* What the task requires
From the entries below, return every line that includes the word "cyan".

----- Entries provided -----

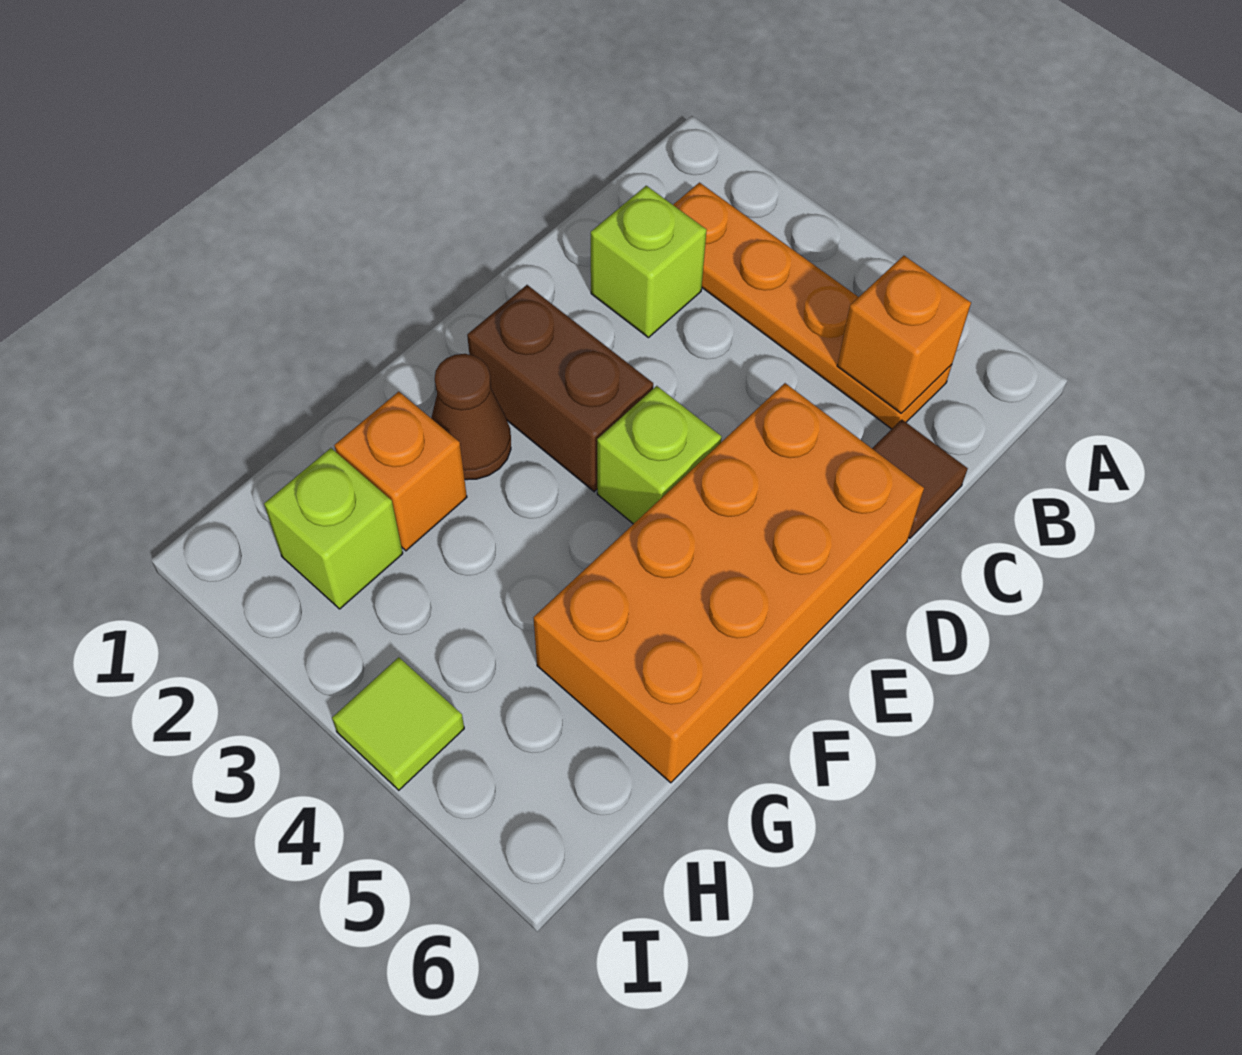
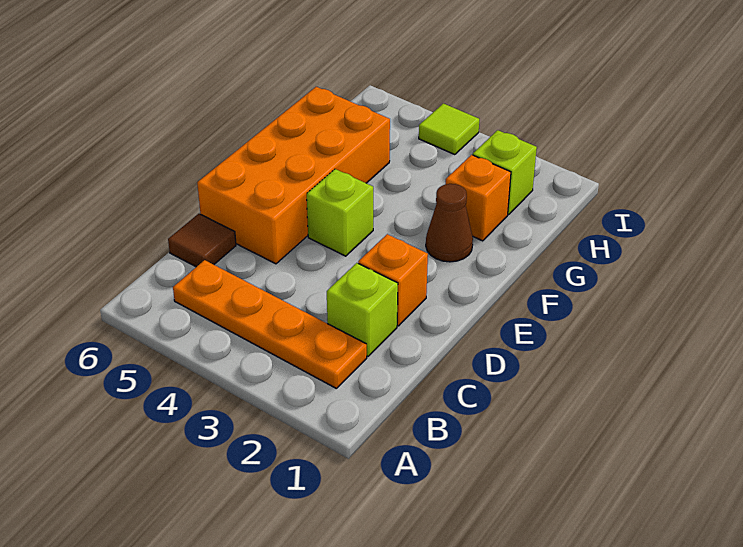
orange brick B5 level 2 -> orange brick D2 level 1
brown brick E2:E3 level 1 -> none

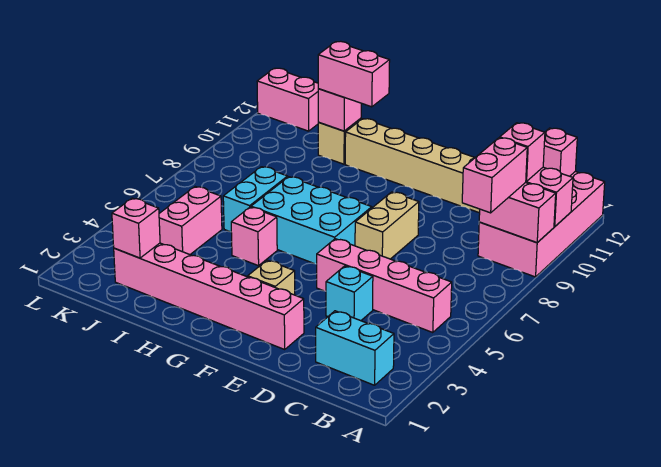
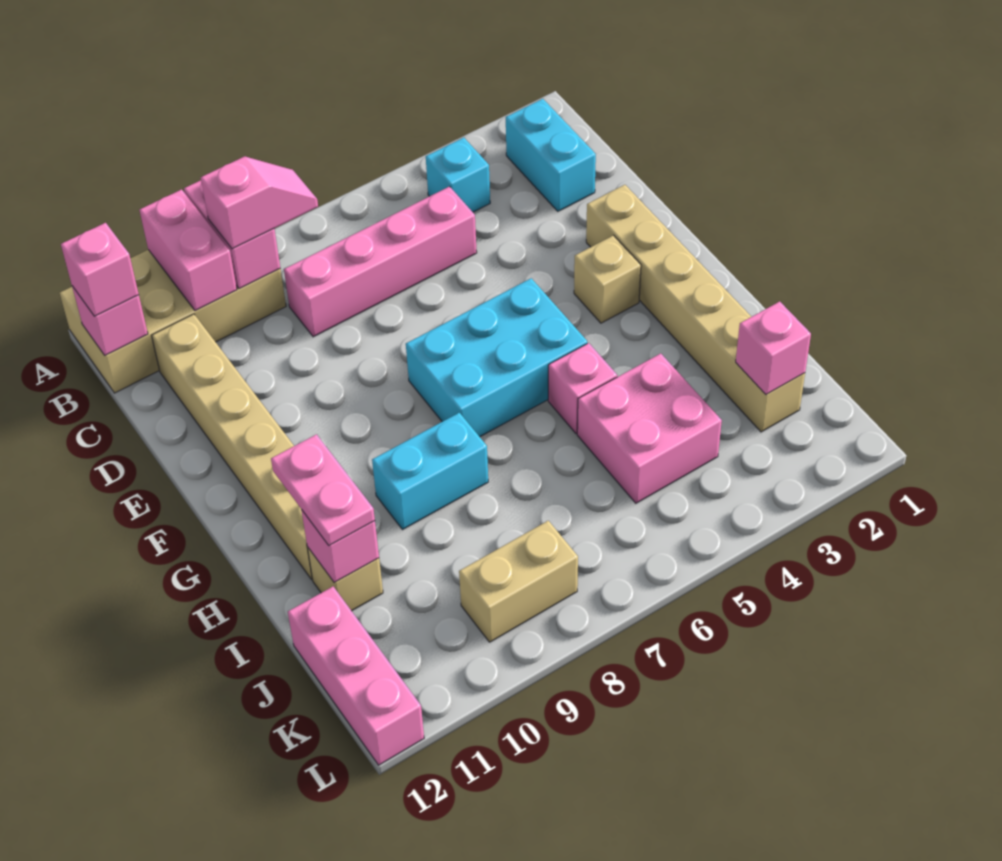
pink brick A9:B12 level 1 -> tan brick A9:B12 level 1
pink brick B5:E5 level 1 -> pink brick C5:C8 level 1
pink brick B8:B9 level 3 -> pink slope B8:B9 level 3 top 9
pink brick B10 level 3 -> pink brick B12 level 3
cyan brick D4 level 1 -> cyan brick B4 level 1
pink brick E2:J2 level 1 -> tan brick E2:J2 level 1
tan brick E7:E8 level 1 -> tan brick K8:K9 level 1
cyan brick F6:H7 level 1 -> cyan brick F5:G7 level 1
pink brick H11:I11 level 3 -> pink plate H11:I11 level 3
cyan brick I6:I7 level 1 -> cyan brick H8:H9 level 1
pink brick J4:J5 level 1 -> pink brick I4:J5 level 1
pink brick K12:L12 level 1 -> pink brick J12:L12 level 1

-----

* Your response
cyan brick D4 level 1 -> cyan brick B4 level 1
cyan brick F6:H7 level 1 -> cyan brick F5:G7 level 1
cyan brick I6:I7 level 1 -> cyan brick H8:H9 level 1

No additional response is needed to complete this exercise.